-- Task to carry out --
Look below for the line with "U1 pin CH0: SIG1 -> SIG7" and the line with "V1: 3.3V (plus". Copy exactly those two lines and every line between, but not the pictures.

-- Excerpted data --
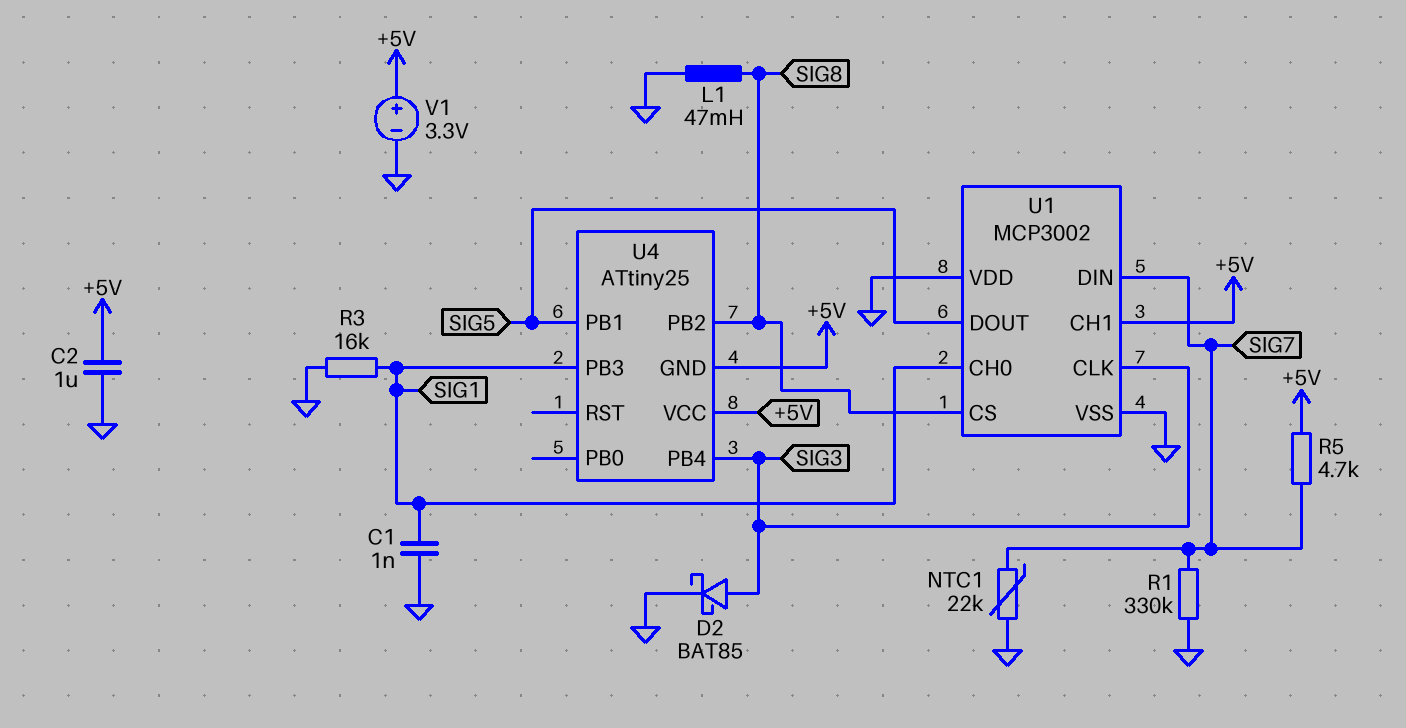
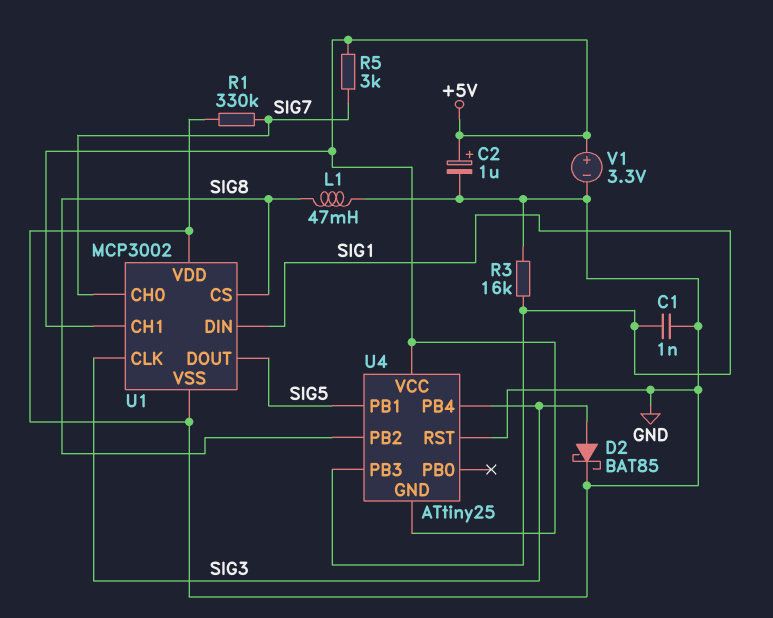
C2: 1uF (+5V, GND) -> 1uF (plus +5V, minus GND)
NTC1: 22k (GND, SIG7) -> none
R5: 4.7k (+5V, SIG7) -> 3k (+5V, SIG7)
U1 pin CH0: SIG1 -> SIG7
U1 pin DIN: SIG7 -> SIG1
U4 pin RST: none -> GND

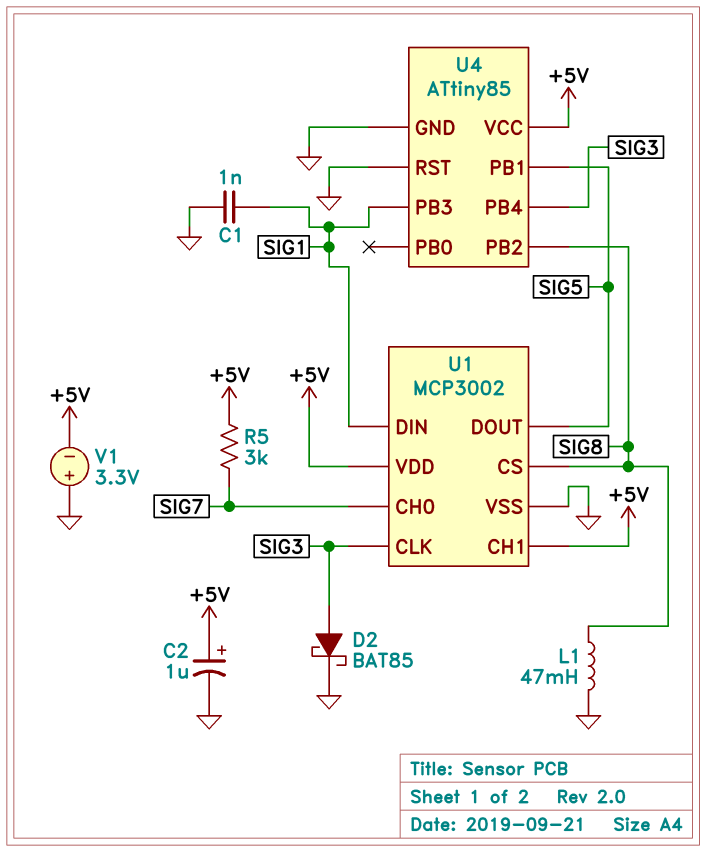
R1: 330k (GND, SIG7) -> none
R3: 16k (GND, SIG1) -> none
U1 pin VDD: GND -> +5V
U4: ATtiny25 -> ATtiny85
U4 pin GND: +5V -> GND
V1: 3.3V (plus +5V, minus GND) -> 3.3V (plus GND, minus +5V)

---

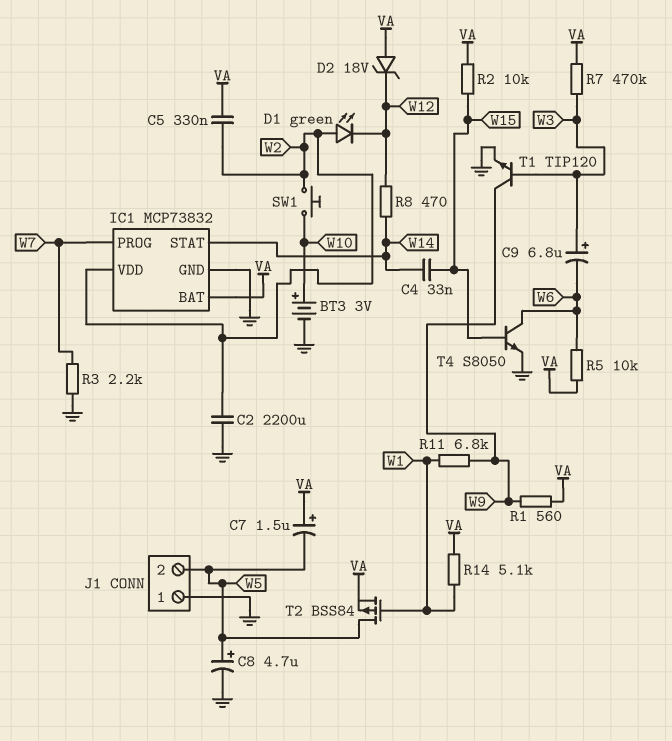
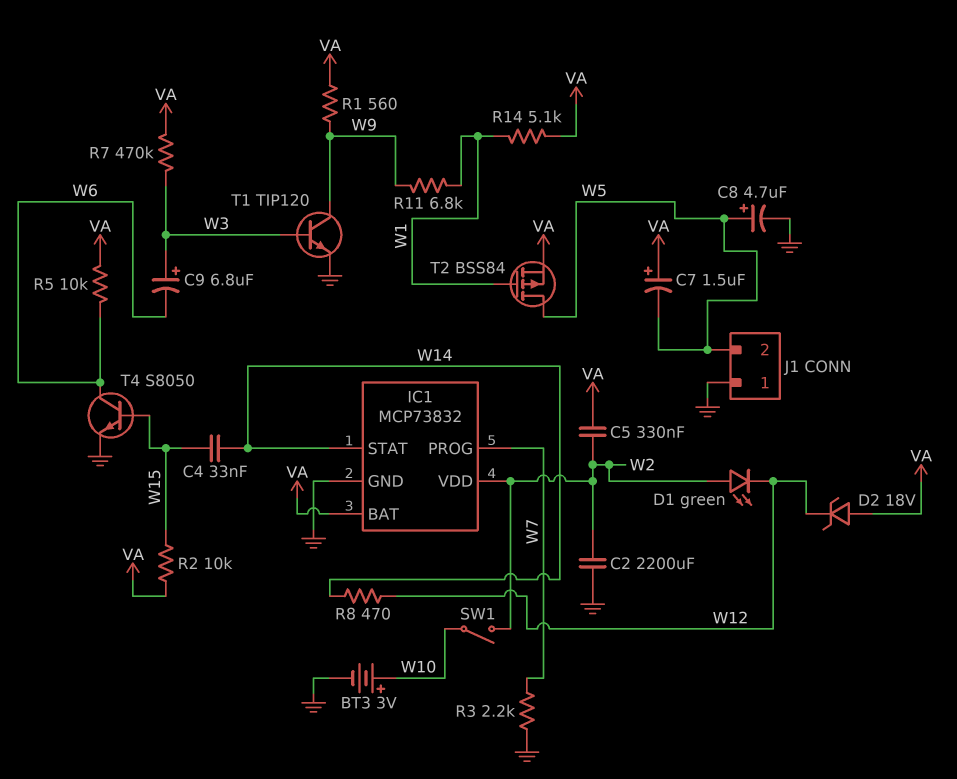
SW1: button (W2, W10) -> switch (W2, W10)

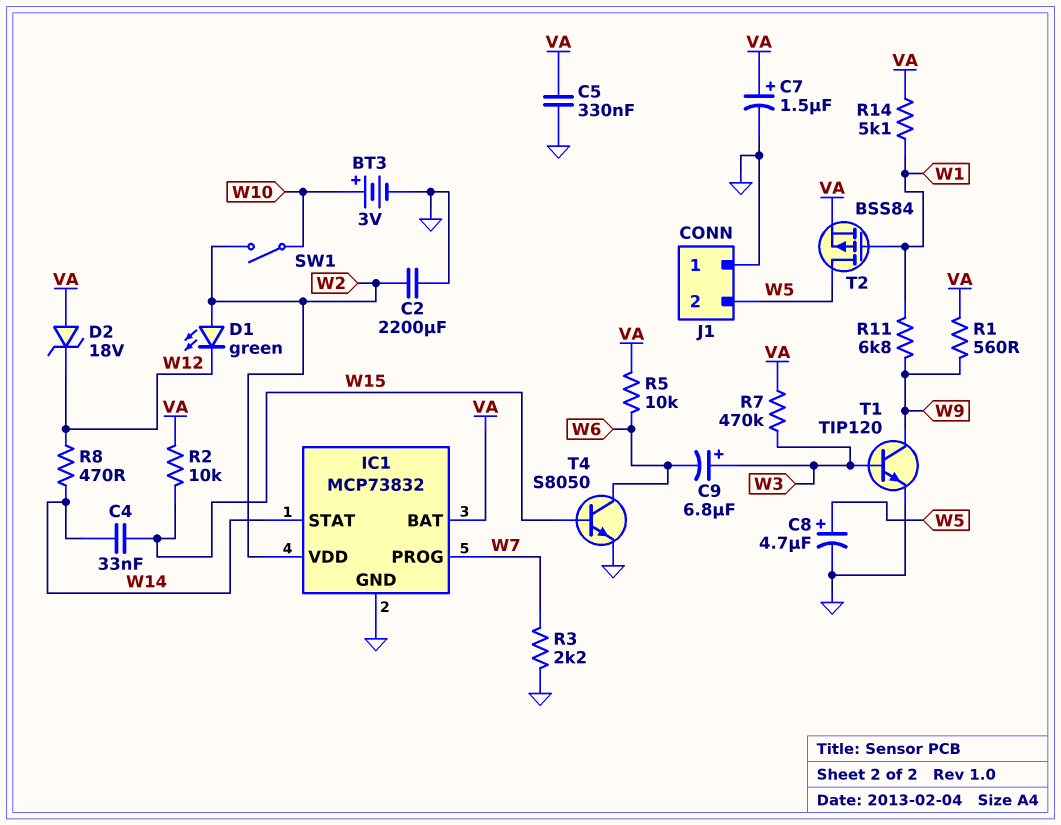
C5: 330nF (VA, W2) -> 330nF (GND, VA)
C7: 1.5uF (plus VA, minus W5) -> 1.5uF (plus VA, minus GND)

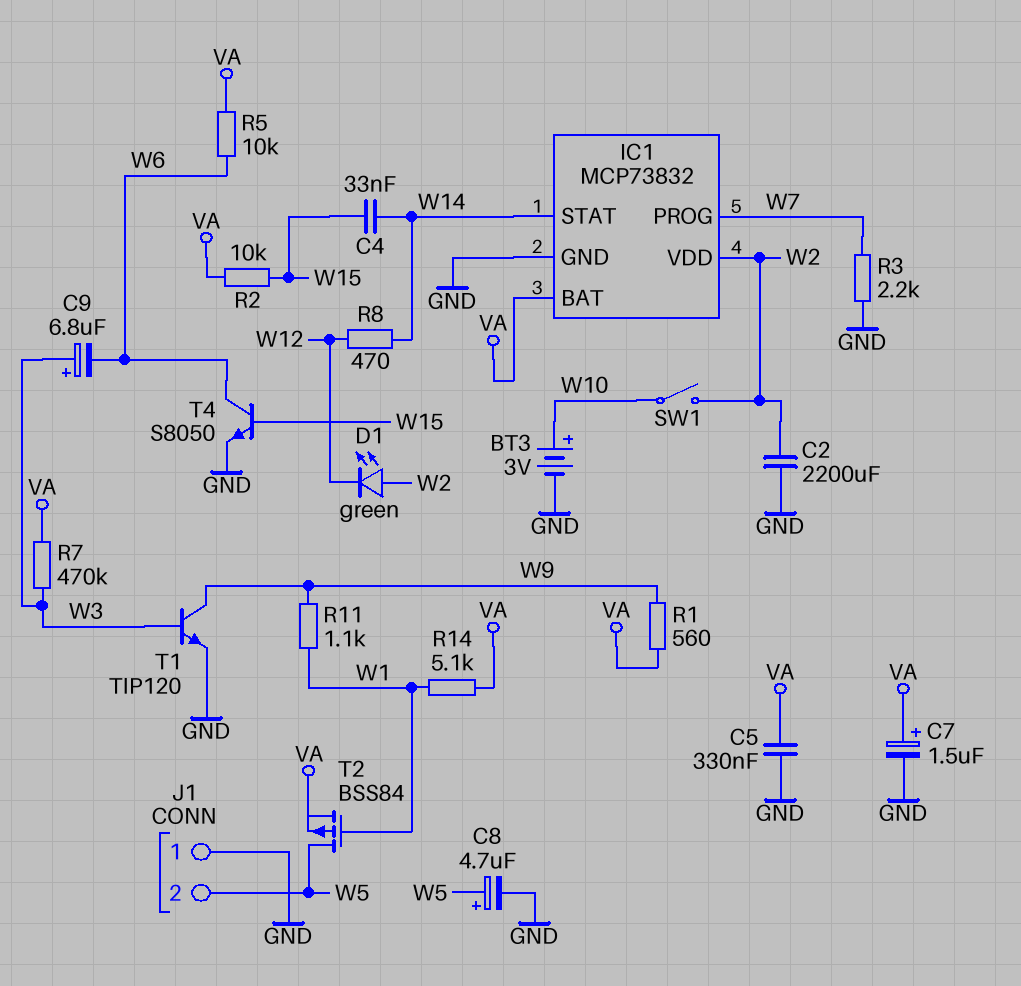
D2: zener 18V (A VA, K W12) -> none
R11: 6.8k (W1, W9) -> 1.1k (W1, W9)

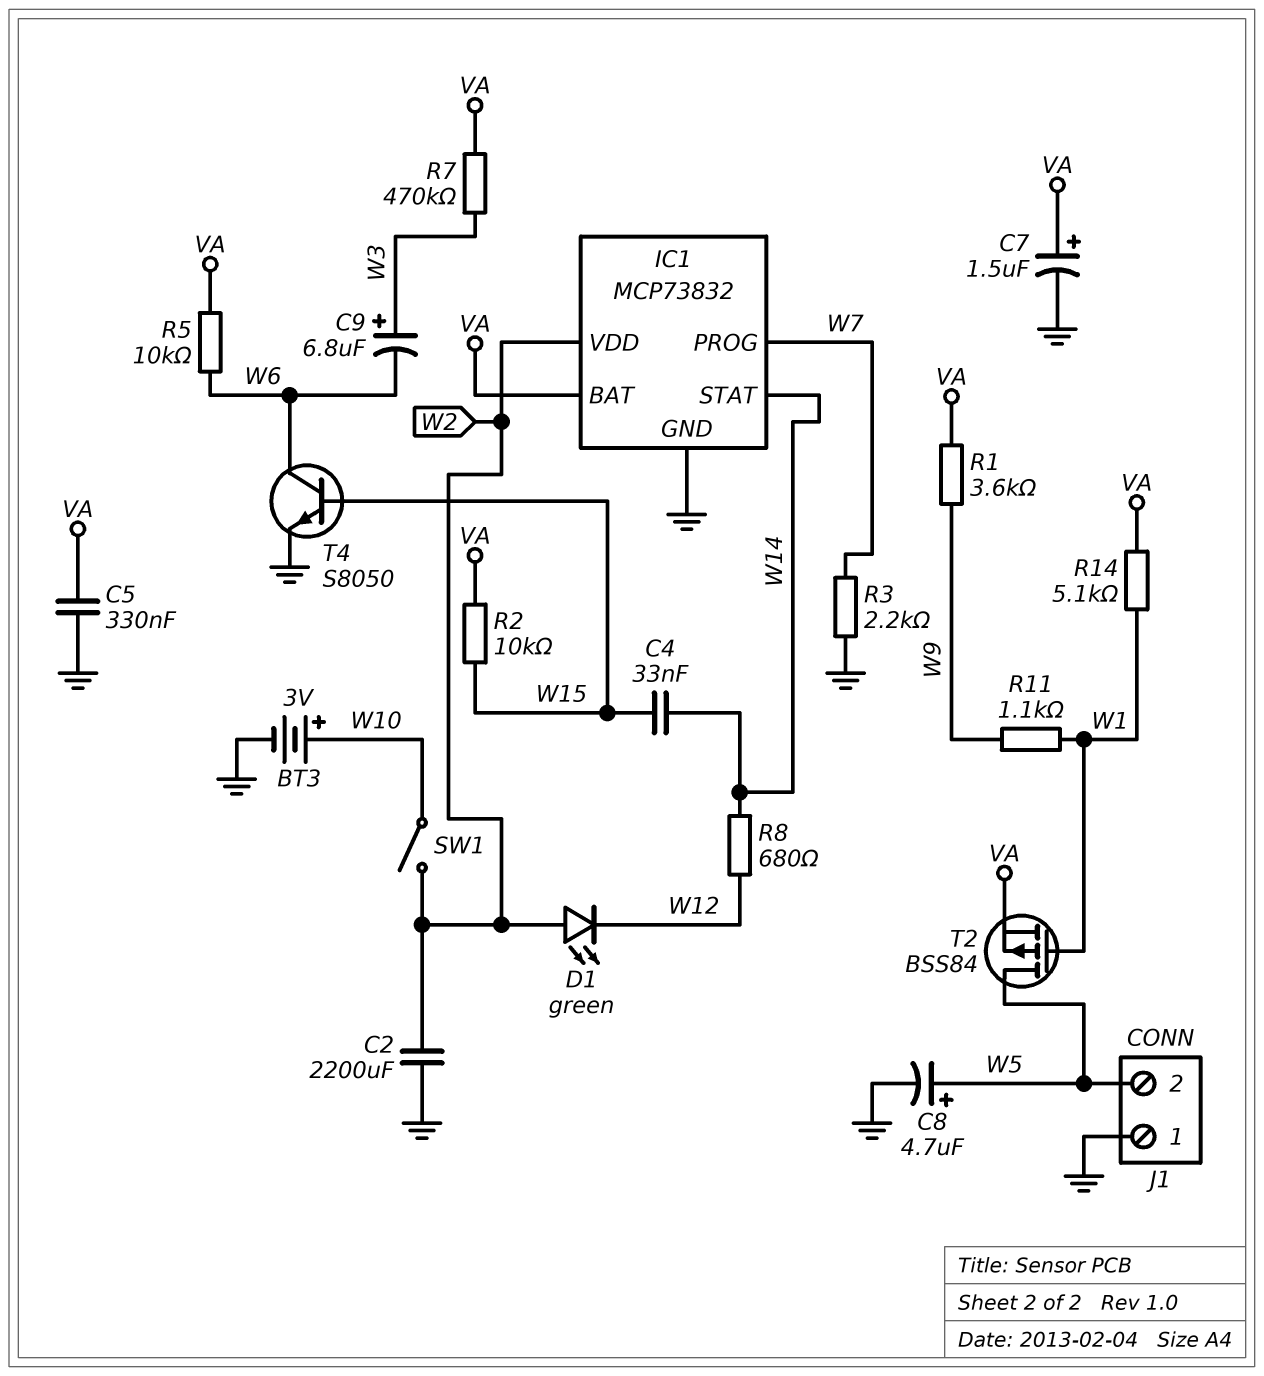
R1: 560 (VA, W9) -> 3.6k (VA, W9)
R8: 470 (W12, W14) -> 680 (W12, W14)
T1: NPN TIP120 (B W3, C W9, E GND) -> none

-- Response to this exercise --
U1 pin CH0: SIG1 -> SIG7
U1 pin DIN: SIG7 -> SIG1
U4 pin RST: none -> GND

R1: 330k (GND, SIG7) -> none
R3: 16k (GND, SIG1) -> none
U1 pin VDD: GND -> +5V
U4: ATtiny25 -> ATtiny85
U4 pin GND: +5V -> GND
V1: 3.3V (plus +5V, minus GND) -> 3.3V (plus GND, minus +5V)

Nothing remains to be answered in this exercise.